* _TASK INSTRUCTIONS_: When the line containing "(165, 232) = (384, 283): yellow" appears in the listing below, set it down along with each later line through the end, exactly as written, and nothing before it.

* _MATERIAL PROVIDED_:
BEGIN

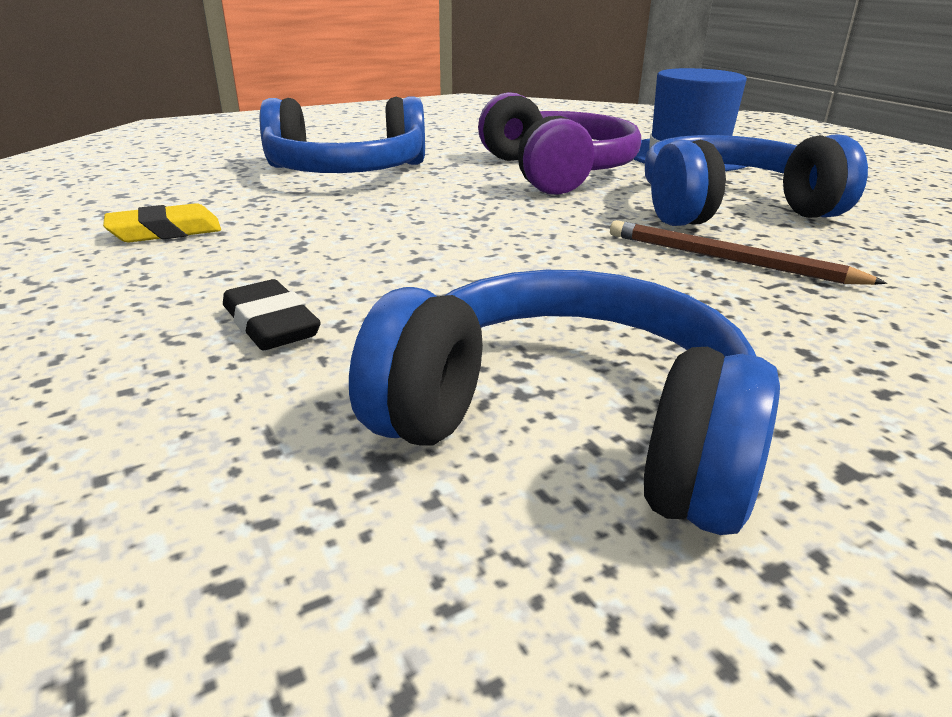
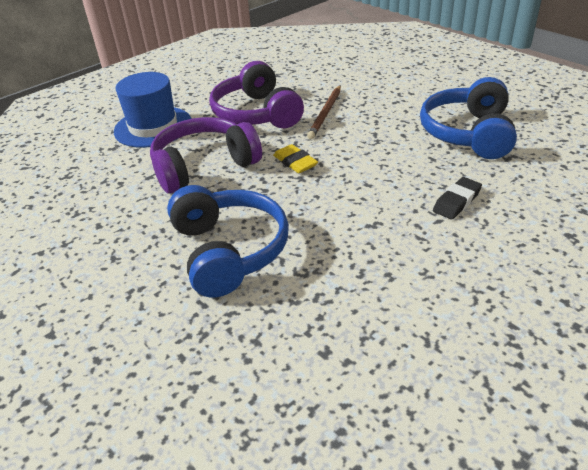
camera: 100 degrees left, 10 degrees up
(165, 232) = (384, 283): yellow eraser -> yellow eraser (295, 162)
(730, 208) = (257, 113): blue headphones -> purple headphones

END

* _WRITTEN SOLUTION_:
(165, 232) = (384, 283): yellow eraser -> yellow eraser (295, 162)
(730, 208) = (257, 113): blue headphones -> purple headphones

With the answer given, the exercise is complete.